To do - All lines of the records below that contain the word "degrees" must be listed.

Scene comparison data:
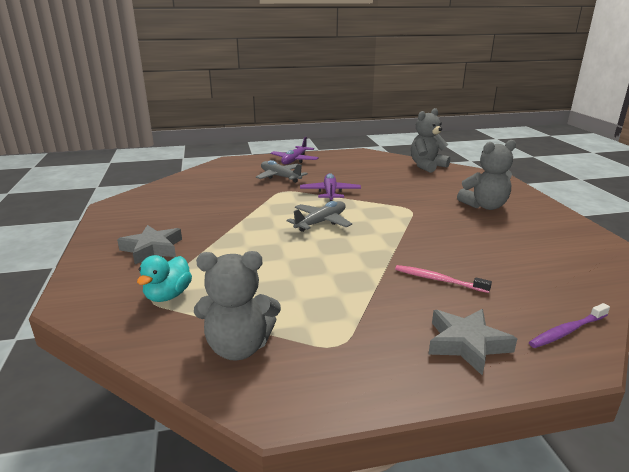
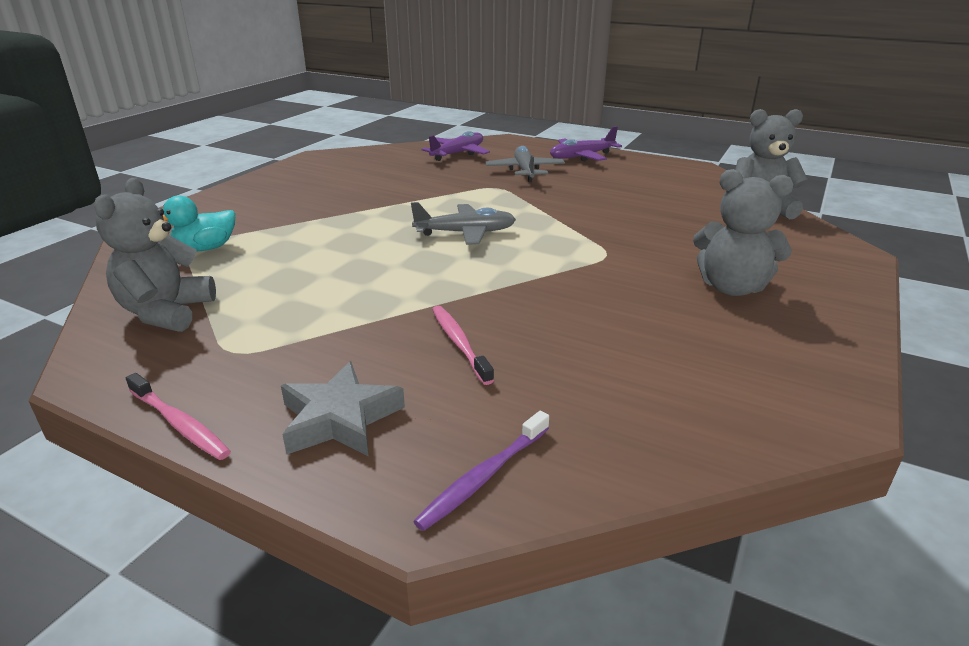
camera: 40 degrees right, 5 degrees up
grey star [117,225,182,264] -> none
grey teddy bear [194,251,281,361] -> grey teddy bear turned 60 degrees clockwise [94,178,216,332]
purple plane [300,173,361,201] -> purple plane moved to [422,131,490,161]
purple toothbrush [529,303,610,348] -> purple toothbrush turned 60 degrees counterclockwise [413,411,549,531]
none -> pink toothbrush [126,373,231,460]

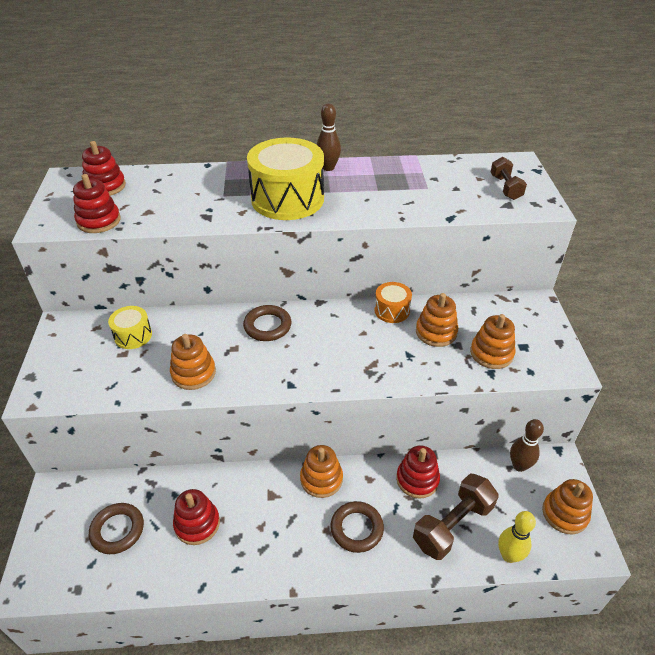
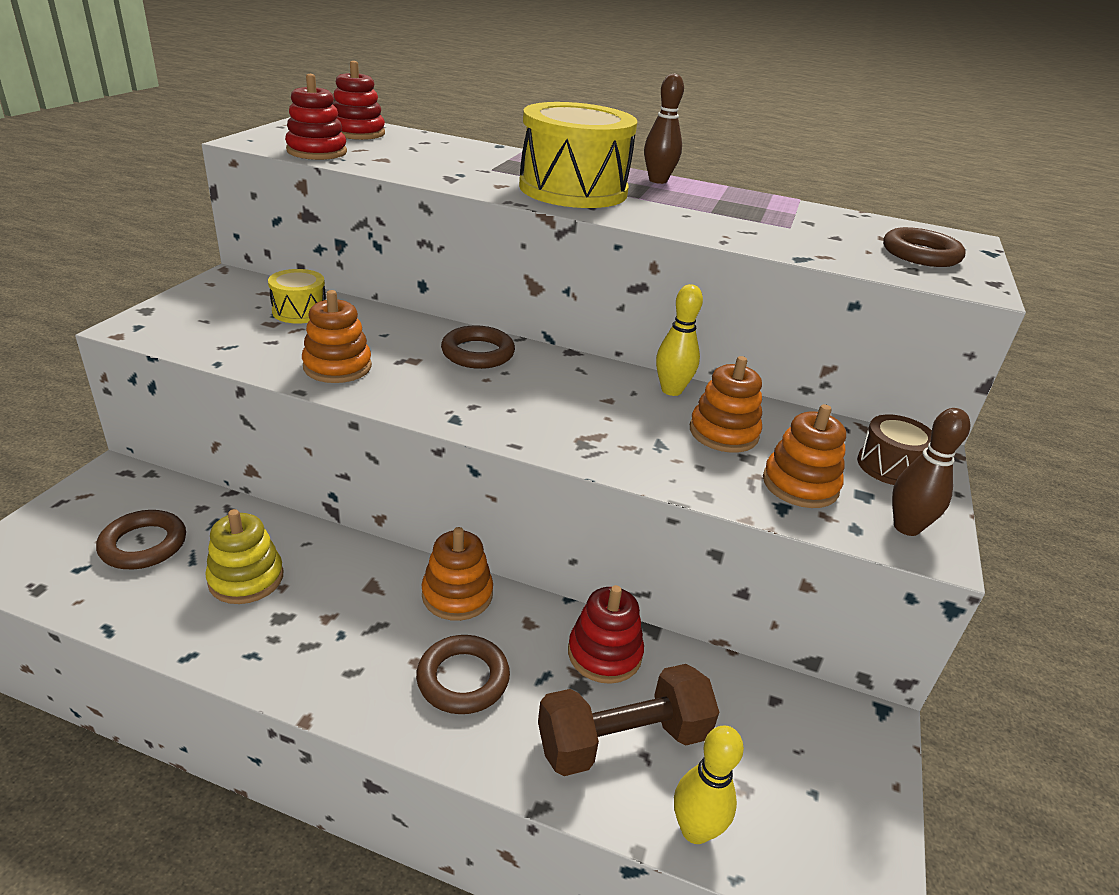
camera: 20 degrees right, 10 degrees down
red stacking toy [173,489,220,545] -> yellow stacking toy [205,509,283,604]
orange drum [374,282,412,323] -> yellow bowling pin [656,284,703,396]
brown dumbbell [491,157,527,200] -> brown ring [883,227,966,267]
brown bowling pin [510,419,544,472] -> brown bowling pin moved to [892,408,970,536]
orange stacking toy [542,479,593,535] -> none
none -> brown drum [857,415,932,485]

Answer section -
camera: 40 degrees right, 5 degrees up
grey teddy bear [194,251,281,361] -> grey teddy bear turned 60 degrees clockwise [94,178,216,332]
purple toothbrush [529,303,610,348] -> purple toothbrush turned 60 degrees counterclockwise [413,411,549,531]
camera: 20 degrees right, 10 degrees down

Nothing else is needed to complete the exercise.